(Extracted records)
• • • • • • •

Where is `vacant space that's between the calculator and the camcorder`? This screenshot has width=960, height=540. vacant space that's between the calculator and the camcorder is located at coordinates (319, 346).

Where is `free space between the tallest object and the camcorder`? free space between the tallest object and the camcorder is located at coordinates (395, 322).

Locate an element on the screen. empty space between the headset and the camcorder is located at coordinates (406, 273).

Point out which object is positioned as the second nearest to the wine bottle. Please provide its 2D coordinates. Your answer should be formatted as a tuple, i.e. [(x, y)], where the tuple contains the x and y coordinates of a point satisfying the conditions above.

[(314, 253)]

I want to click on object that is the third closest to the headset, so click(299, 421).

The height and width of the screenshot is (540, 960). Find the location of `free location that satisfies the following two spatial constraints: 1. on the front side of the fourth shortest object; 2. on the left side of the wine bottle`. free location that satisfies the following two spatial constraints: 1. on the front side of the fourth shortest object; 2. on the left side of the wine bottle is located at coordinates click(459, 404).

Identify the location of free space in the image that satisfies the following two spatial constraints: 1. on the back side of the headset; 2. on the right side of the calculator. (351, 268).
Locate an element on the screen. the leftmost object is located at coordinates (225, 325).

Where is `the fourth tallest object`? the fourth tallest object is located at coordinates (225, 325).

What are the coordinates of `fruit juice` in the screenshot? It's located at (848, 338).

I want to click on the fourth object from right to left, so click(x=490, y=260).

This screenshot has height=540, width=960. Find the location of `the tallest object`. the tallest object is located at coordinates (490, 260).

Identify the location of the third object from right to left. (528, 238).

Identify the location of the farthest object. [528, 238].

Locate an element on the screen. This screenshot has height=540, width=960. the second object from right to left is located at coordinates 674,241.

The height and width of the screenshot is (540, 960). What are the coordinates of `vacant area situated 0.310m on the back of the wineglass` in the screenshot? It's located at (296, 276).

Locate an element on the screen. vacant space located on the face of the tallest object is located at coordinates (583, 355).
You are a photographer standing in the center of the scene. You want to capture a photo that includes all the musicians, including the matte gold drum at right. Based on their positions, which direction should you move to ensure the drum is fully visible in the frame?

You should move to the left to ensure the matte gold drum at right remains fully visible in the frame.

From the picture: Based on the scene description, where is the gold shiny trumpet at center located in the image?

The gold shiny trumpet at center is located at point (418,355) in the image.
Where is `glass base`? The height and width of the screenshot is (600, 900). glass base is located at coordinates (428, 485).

• • • • • • •

Exercise prompt: Reproduce all of the lines above word for word, without changing anything.

Answer to this task:
Where is `vacant space that's between the calculator and the camcorder`? This screenshot has width=960, height=540. vacant space that's between the calculator and the camcorder is located at coordinates (319, 346).

Where is `free space between the tallest object and the camcorder`? free space between the tallest object and the camcorder is located at coordinates (395, 322).

Locate an element on the screen. empty space between the headset and the camcorder is located at coordinates (406, 273).

Point out which object is positioned as the second nearest to the wine bottle. Please provide its 2D coordinates. Your answer should be formatted as a tuple, i.e. [(x, y)], where the tuple contains the x and y coordinates of a point satisfying the conditions above.

[(314, 253)]

I want to click on object that is the third closest to the headset, so click(299, 421).

The height and width of the screenshot is (540, 960). Find the location of `free location that satisfies the following two spatial constraints: 1. on the front side of the fourth shortest object; 2. on the left side of the wine bottle`. free location that satisfies the following two spatial constraints: 1. on the front side of the fourth shortest object; 2. on the left side of the wine bottle is located at coordinates click(459, 404).

Identify the location of free space in the image that satisfies the following two spatial constraints: 1. on the back side of the headset; 2. on the right side of the calculator. (351, 268).
Locate an element on the screen. the leftmost object is located at coordinates (225, 325).

Where is `the fourth tallest object`? the fourth tallest object is located at coordinates (225, 325).

What are the coordinates of `fruit juice` in the screenshot? It's located at (848, 338).

I want to click on the fourth object from right to left, so click(x=490, y=260).

This screenshot has height=540, width=960. Find the location of `the tallest object`. the tallest object is located at coordinates (490, 260).

Identify the location of the third object from right to left. (528, 238).

Identify the location of the farthest object. [528, 238].

Locate an element on the screen. This screenshot has height=540, width=960. the second object from right to left is located at coordinates 674,241.

The height and width of the screenshot is (540, 960). What are the coordinates of `vacant area situated 0.310m on the back of the wineglass` in the screenshot? It's located at (296, 276).

Locate an element on the screen. vacant space located on the face of the tallest object is located at coordinates (583, 355).
You are a photographer standing in the center of the scene. You want to capture a photo that includes all the musicians, including the matte gold drum at right. Based on their positions, which direction should you move to ensure the drum is fully visible in the frame?

You should move to the left to ensure the matte gold drum at right remains fully visible in the frame.

From the picture: Based on the scene description, where is the gold shiny trumpet at center located in the image?

The gold shiny trumpet at center is located at point (418,355) in the image.
Where is `glass base`? The height and width of the screenshot is (600, 900). glass base is located at coordinates (428, 485).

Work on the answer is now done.